◆ WORK TO COMPLETE: Go through the data line by line from the top, retyping each exactly, and end with the line that contains "R9: 1k (+5V, KEY) -> 1k (+5V, RESET)".

[Collection entries]

___

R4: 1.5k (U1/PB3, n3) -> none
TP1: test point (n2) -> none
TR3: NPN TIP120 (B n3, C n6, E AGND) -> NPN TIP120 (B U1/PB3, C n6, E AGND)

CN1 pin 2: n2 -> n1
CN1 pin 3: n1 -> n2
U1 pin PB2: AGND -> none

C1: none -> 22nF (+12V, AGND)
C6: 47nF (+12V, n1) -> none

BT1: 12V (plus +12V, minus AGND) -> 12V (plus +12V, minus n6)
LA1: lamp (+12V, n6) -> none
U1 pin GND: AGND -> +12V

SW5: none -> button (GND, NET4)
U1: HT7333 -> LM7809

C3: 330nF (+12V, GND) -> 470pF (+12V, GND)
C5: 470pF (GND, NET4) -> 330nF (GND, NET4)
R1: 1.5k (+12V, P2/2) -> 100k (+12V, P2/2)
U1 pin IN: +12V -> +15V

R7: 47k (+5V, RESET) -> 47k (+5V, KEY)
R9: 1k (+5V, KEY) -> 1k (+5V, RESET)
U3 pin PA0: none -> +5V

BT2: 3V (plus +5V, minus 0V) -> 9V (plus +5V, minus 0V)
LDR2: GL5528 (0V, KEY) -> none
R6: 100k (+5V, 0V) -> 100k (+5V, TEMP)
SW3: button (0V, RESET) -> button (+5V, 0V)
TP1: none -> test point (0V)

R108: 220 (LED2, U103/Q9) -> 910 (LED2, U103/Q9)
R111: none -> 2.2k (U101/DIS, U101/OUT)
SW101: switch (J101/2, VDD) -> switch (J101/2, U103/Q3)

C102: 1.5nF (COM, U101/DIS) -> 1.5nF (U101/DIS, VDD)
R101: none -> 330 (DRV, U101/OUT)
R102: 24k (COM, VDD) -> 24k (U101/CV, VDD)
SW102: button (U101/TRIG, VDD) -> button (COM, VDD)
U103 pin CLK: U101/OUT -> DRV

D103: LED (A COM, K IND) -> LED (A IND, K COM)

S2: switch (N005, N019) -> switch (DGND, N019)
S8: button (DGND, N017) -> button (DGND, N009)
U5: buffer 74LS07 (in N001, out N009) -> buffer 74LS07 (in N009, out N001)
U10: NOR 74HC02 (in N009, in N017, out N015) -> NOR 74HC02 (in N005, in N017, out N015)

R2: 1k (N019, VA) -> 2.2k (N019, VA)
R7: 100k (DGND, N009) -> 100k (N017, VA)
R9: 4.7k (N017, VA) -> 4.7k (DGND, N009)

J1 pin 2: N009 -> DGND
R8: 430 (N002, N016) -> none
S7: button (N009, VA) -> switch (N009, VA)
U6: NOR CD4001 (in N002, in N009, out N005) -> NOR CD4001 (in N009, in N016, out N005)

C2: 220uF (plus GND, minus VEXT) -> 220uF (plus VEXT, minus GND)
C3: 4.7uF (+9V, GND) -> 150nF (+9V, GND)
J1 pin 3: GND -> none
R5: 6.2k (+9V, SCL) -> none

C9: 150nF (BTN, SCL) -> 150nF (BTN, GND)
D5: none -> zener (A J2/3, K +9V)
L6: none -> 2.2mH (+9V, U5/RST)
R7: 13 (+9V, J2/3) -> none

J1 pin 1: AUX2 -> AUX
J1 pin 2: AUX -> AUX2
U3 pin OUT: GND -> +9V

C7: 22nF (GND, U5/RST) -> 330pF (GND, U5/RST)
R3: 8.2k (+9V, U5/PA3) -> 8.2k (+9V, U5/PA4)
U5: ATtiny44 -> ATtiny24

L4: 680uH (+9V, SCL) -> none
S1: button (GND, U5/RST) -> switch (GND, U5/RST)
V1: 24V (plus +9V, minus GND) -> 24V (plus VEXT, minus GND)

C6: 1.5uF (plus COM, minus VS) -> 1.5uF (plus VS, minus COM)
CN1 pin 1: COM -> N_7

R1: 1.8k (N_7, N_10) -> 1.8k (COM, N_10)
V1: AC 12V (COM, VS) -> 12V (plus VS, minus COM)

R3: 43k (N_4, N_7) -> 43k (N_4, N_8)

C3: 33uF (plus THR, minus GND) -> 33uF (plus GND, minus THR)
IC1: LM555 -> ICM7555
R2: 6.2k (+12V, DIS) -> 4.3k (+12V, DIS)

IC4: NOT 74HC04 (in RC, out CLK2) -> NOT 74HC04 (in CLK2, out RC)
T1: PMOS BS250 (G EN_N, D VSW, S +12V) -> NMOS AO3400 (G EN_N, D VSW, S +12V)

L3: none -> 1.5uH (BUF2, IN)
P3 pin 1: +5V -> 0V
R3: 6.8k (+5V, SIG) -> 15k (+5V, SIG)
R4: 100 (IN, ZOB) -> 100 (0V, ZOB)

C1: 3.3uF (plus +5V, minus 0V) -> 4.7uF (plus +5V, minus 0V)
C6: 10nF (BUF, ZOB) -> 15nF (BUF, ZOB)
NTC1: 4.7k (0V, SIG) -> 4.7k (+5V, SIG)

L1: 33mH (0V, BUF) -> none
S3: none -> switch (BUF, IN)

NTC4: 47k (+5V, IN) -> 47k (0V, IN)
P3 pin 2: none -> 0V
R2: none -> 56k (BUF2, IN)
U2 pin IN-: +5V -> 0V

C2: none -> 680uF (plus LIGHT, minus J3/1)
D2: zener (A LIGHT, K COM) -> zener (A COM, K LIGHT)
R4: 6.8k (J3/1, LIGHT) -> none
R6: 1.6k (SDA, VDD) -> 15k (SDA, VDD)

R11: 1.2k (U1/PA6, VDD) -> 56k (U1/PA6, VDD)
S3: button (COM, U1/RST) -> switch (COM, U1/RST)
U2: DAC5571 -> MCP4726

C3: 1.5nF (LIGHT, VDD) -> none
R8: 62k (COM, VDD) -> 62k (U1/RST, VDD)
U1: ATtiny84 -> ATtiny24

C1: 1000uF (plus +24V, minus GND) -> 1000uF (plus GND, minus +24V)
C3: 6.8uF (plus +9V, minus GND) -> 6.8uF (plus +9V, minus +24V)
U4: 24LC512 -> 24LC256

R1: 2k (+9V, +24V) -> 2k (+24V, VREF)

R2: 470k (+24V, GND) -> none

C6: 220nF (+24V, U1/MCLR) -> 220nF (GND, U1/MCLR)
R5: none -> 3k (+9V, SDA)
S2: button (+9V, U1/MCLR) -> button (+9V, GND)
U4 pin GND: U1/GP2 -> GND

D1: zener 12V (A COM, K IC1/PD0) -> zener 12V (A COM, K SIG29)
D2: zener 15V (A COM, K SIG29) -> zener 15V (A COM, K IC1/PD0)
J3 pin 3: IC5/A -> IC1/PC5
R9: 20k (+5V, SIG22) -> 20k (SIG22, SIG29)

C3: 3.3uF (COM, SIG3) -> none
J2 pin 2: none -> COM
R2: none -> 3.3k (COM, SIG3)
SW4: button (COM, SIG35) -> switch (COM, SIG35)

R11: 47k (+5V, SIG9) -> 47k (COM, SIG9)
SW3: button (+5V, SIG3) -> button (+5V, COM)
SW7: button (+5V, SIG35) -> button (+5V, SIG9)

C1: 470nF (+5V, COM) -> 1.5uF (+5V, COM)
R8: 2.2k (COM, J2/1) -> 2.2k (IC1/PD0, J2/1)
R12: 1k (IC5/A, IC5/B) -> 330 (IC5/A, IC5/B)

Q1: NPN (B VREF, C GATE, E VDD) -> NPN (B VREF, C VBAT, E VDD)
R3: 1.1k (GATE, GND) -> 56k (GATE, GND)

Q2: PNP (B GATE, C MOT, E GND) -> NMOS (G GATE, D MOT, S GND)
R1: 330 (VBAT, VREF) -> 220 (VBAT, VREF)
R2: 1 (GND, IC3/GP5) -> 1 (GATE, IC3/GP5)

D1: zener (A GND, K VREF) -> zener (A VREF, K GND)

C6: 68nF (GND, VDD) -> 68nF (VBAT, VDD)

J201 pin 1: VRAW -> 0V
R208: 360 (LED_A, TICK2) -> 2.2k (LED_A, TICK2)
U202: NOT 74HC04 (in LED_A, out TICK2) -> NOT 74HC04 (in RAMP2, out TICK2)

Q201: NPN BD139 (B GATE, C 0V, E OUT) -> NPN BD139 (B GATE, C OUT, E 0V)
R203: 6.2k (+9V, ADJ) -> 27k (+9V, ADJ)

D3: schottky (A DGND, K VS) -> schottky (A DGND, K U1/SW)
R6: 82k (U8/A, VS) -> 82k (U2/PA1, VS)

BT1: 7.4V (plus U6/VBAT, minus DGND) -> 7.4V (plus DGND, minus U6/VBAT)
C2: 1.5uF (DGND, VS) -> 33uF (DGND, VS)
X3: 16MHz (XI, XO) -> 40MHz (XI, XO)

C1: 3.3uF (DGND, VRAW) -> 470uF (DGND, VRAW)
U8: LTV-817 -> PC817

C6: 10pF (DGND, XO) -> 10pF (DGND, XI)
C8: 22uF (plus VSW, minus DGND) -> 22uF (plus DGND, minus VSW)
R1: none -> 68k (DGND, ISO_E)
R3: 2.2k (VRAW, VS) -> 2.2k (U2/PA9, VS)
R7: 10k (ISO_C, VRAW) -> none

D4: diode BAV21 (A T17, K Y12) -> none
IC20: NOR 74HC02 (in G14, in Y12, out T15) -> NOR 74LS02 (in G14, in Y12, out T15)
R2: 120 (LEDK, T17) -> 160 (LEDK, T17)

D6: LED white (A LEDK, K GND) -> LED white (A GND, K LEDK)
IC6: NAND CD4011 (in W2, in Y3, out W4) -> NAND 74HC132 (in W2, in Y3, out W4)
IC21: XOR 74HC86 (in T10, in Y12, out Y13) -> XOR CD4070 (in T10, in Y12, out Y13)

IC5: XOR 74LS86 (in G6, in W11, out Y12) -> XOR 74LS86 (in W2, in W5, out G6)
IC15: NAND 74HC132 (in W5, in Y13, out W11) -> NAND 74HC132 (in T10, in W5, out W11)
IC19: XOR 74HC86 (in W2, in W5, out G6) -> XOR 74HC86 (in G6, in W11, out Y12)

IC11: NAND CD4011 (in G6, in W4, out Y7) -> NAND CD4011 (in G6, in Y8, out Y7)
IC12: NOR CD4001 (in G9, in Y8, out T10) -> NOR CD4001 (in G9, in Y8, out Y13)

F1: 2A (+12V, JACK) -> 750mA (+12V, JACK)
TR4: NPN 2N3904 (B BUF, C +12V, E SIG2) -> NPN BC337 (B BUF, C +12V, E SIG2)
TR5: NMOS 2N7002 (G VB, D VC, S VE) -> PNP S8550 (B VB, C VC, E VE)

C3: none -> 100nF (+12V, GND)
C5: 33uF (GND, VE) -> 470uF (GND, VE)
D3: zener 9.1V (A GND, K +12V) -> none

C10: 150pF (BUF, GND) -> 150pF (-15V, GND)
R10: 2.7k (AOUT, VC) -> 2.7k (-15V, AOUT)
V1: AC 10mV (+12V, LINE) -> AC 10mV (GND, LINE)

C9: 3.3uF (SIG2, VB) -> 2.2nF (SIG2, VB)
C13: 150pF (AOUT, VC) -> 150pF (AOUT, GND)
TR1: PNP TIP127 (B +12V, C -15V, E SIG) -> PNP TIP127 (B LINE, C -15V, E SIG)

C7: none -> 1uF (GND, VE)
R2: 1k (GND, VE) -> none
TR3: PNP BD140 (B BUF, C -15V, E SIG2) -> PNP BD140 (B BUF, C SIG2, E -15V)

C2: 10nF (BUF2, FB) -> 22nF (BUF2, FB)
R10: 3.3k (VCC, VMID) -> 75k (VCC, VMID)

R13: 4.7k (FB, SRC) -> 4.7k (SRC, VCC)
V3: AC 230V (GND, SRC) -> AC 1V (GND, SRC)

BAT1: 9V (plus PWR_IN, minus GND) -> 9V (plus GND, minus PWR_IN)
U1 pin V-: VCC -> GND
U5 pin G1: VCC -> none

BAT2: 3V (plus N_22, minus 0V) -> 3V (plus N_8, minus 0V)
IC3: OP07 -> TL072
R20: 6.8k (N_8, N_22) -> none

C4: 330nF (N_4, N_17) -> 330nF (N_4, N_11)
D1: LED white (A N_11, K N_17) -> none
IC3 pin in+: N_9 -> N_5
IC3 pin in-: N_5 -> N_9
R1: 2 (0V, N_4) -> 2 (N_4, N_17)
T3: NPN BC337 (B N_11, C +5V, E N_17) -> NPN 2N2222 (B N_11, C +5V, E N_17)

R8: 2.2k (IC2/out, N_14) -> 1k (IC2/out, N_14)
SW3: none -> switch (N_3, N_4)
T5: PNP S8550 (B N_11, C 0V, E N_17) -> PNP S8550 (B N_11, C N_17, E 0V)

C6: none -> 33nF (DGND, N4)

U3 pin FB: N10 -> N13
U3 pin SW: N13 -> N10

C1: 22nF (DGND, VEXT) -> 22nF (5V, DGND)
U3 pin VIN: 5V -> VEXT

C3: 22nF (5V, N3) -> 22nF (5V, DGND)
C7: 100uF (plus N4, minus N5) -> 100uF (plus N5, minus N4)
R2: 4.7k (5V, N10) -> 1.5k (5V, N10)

___

◆ EXERCISE OUTPUT:
R4: 1.5k (U1/PB3, n3) -> none
TP1: test point (n2) -> none
TR3: NPN TIP120 (B n3, C n6, E AGND) -> NPN TIP120 (B U1/PB3, C n6, E AGND)

CN1 pin 2: n2 -> n1
CN1 pin 3: n1 -> n2
U1 pin PB2: AGND -> none

C1: none -> 22nF (+12V, AGND)
C6: 47nF (+12V, n1) -> none

BT1: 12V (plus +12V, minus AGND) -> 12V (plus +12V, minus n6)
LA1: lamp (+12V, n6) -> none
U1 pin GND: AGND -> +12V

SW5: none -> button (GND, NET4)
U1: HT7333 -> LM7809

C3: 330nF (+12V, GND) -> 470pF (+12V, GND)
C5: 470pF (GND, NET4) -> 330nF (GND, NET4)
R1: 1.5k (+12V, P2/2) -> 100k (+12V, P2/2)
U1 pin IN: +12V -> +15V

R7: 47k (+5V, RESET) -> 47k (+5V, KEY)
R9: 1k (+5V, KEY) -> 1k (+5V, RESET)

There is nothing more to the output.